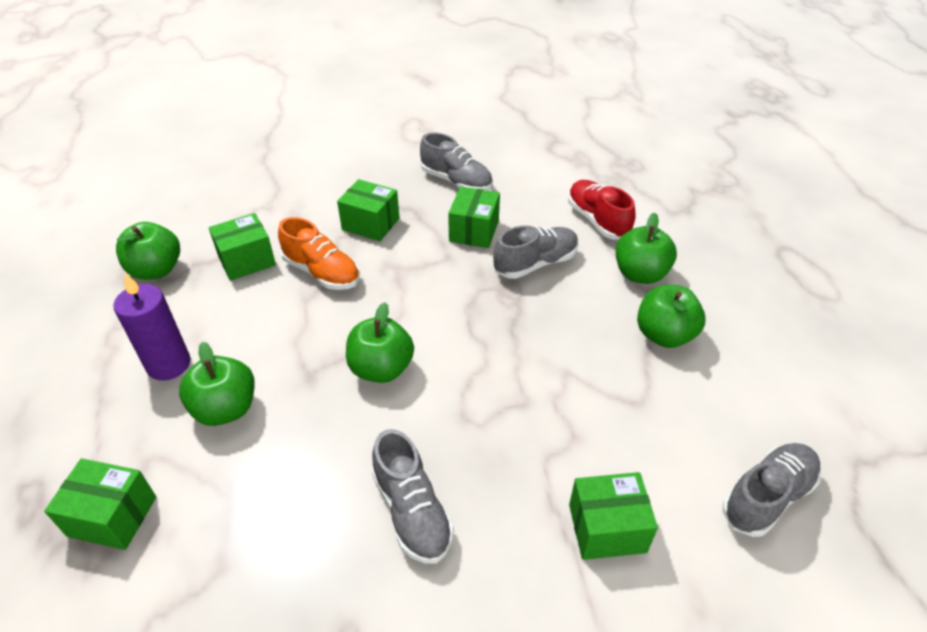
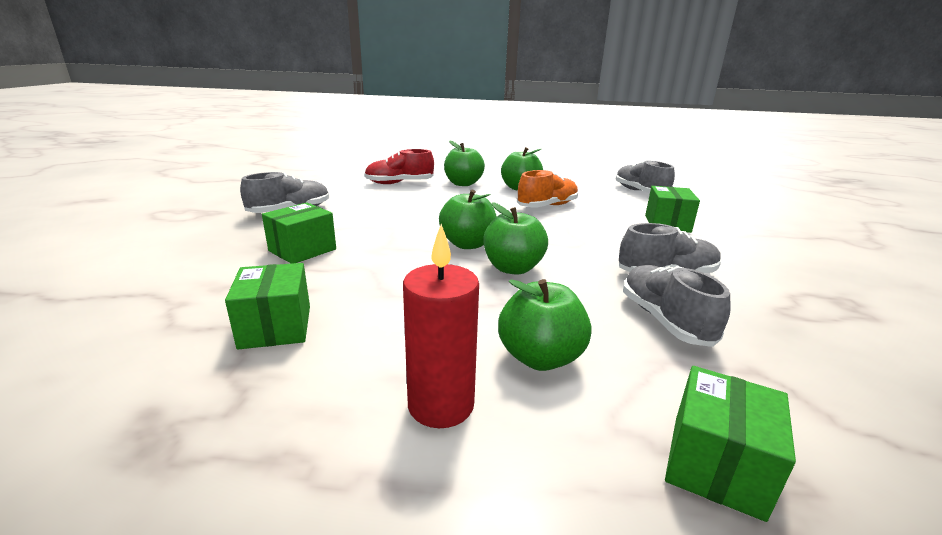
camera: 75 degrees left, 20 degrees down
purple candle [113,273,190,381] -> red candle [403,224,479,428]
green apple [116,222,180,280] -> green apple moved to [439,189,496,249]
orange shoe [278,217,360,290] -> orange shoe moved to [517,170,578,208]
green box [448,186,500,248] -> none
grey shoe [493,225,579,279] -> grey shoe moved to [623,265,731,347]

#####

» WHAT YOU ARE ASKED TO DO
Looking at the material above, how many lines hold the word "shoe"? Only the number, please.

» ANSWER SECTION
2